**What the task asks**: The answer should consist solely of the lines from the first one below through the line containing "green 1x3 brick [568,186,758,372] -> none", copied exactly.

**Data supplied**:
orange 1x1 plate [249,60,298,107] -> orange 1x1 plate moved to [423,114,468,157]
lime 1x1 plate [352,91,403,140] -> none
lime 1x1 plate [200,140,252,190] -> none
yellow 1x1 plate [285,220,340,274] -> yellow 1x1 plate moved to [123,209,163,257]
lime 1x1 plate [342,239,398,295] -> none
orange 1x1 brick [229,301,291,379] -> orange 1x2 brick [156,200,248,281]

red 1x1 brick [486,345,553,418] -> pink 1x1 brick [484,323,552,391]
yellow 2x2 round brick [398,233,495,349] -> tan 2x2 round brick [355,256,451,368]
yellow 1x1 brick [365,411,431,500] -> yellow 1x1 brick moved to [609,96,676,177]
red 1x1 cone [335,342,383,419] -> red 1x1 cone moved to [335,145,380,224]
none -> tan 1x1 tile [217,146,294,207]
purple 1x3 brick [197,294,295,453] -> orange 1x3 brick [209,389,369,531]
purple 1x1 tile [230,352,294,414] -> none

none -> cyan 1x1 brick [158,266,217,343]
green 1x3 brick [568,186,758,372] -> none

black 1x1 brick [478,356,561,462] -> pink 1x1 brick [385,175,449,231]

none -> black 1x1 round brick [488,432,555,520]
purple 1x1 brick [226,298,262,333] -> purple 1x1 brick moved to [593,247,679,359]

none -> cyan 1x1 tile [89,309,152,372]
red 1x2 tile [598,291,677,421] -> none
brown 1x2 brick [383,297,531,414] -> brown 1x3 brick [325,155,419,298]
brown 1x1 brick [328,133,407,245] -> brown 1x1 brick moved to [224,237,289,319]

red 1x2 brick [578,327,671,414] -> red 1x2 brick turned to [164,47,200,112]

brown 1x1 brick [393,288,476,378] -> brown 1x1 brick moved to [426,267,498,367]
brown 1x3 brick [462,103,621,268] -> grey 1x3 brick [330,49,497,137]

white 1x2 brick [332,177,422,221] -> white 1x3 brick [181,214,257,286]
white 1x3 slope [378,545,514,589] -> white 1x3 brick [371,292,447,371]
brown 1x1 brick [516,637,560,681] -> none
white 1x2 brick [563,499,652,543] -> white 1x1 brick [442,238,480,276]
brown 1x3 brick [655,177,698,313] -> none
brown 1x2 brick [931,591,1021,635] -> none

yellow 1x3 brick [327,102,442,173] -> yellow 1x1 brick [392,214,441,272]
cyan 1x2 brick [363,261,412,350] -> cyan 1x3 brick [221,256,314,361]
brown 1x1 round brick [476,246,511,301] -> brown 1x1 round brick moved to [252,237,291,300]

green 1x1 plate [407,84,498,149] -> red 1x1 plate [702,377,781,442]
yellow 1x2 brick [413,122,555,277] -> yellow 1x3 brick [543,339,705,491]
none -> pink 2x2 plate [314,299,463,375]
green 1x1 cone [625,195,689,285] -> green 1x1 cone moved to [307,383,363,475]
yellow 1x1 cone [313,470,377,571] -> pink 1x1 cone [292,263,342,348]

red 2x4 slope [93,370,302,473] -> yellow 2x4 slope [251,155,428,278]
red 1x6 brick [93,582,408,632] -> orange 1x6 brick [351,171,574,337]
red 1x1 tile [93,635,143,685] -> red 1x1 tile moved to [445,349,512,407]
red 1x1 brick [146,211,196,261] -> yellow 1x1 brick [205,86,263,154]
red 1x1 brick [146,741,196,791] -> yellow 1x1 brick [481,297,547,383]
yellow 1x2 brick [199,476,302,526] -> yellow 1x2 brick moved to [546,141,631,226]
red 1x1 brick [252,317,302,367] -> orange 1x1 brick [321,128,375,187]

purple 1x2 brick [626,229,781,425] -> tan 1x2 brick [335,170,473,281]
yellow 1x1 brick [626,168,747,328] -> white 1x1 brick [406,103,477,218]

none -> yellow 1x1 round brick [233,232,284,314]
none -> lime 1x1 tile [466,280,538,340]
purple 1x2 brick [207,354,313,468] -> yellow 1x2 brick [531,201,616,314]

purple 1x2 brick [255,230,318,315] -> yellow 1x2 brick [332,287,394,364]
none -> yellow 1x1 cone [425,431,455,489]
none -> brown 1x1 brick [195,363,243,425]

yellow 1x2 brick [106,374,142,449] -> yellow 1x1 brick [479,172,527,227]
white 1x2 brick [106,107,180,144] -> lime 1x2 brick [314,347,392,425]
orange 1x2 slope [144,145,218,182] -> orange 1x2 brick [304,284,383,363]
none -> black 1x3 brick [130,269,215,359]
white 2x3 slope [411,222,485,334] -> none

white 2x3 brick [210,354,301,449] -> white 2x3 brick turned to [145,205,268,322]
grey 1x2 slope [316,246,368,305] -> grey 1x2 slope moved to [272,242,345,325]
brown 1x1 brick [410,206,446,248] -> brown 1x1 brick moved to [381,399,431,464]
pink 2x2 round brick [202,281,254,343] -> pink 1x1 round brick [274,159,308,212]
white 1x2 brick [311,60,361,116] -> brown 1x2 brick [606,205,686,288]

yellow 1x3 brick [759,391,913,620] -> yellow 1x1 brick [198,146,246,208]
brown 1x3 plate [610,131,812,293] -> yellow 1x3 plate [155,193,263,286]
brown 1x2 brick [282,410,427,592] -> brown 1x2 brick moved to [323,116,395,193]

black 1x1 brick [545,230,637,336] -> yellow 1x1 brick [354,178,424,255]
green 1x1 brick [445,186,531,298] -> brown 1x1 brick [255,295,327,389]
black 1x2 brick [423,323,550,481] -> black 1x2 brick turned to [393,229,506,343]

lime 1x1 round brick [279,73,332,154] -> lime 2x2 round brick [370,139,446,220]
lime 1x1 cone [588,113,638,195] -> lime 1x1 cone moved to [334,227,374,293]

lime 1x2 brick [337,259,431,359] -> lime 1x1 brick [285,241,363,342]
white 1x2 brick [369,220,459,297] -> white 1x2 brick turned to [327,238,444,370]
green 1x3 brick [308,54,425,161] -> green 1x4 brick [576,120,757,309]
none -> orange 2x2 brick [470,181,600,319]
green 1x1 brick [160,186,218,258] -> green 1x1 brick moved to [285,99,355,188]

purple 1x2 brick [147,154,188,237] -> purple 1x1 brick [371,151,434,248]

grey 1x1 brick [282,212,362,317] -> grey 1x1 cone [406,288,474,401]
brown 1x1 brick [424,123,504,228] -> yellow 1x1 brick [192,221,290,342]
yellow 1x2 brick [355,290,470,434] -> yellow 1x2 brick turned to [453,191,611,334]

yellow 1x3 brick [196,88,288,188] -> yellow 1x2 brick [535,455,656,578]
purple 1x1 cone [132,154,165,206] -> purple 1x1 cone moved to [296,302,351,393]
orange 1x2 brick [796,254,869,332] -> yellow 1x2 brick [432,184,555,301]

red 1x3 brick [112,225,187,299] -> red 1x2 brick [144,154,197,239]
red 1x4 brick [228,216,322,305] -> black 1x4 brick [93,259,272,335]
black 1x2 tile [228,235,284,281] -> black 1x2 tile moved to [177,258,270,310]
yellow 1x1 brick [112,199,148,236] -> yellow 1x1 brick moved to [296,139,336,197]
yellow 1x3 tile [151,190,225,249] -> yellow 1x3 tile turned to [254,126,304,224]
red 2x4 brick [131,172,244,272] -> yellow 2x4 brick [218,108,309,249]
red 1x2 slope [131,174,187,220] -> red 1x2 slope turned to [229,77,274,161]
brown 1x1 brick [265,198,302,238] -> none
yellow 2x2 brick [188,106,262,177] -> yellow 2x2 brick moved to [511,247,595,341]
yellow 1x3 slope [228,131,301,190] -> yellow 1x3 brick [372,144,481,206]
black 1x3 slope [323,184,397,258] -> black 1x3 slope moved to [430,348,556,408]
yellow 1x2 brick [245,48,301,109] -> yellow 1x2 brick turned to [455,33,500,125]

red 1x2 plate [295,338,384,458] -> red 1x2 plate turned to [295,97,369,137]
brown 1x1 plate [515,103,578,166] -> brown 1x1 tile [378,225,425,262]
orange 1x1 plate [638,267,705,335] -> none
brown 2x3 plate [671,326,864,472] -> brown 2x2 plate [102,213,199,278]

**Exercise result**:
orange 1x1 plate [249,60,298,107] -> orange 1x1 plate moved to [423,114,468,157]
lime 1x1 plate [352,91,403,140] -> none
lime 1x1 plate [200,140,252,190] -> none
yellow 1x1 plate [285,220,340,274] -> yellow 1x1 plate moved to [123,209,163,257]
lime 1x1 plate [342,239,398,295] -> none
orange 1x1 brick [229,301,291,379] -> orange 1x2 brick [156,200,248,281]

red 1x1 brick [486,345,553,418] -> pink 1x1 brick [484,323,552,391]
yellow 2x2 round brick [398,233,495,349] -> tan 2x2 round brick [355,256,451,368]
yellow 1x1 brick [365,411,431,500] -> yellow 1x1 brick moved to [609,96,676,177]
red 1x1 cone [335,342,383,419] -> red 1x1 cone moved to [335,145,380,224]
none -> tan 1x1 tile [217,146,294,207]
purple 1x3 brick [197,294,295,453] -> orange 1x3 brick [209,389,369,531]
purple 1x1 tile [230,352,294,414] -> none

none -> cyan 1x1 brick [158,266,217,343]
green 1x3 brick [568,186,758,372] -> none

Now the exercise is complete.